::: DATA RECORDS :::

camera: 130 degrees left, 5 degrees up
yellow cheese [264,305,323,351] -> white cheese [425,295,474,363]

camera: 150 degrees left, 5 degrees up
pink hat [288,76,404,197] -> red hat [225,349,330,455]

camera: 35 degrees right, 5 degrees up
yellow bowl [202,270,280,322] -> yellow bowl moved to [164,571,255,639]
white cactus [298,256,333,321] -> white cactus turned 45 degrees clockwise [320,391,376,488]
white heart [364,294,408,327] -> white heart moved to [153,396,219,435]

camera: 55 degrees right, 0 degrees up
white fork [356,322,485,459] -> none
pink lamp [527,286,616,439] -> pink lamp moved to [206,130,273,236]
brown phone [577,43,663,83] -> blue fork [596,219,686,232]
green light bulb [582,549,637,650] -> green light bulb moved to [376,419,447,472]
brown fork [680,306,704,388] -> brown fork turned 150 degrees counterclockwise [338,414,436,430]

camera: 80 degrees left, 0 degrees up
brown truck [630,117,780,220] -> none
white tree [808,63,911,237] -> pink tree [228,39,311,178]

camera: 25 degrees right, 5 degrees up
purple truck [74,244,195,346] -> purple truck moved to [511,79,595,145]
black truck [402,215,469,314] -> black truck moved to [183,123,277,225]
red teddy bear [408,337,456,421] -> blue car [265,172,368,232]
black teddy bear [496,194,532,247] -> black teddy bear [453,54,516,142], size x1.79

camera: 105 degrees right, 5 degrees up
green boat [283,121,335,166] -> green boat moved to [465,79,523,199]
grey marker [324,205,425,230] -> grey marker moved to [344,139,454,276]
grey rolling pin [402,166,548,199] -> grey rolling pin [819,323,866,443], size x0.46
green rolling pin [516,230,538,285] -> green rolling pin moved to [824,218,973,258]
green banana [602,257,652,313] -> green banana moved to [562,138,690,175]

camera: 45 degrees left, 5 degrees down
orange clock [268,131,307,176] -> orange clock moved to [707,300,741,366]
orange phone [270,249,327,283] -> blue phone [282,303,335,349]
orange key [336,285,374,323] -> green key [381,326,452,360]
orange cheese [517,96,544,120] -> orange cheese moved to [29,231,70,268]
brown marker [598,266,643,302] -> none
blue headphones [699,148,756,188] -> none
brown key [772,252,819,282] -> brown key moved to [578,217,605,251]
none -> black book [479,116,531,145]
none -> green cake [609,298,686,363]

:::

### [WHAT YOU SHOULD DO]
The answer must be every line from the records above that contains the word "green", copied in full.

### [YOUR SOLUTION]
green light bulb [582,549,637,650] -> green light bulb moved to [376,419,447,472]
green boat [283,121,335,166] -> green boat moved to [465,79,523,199]
green rolling pin [516,230,538,285] -> green rolling pin moved to [824,218,973,258]
green banana [602,257,652,313] -> green banana moved to [562,138,690,175]
orange key [336,285,374,323] -> green key [381,326,452,360]
none -> green cake [609,298,686,363]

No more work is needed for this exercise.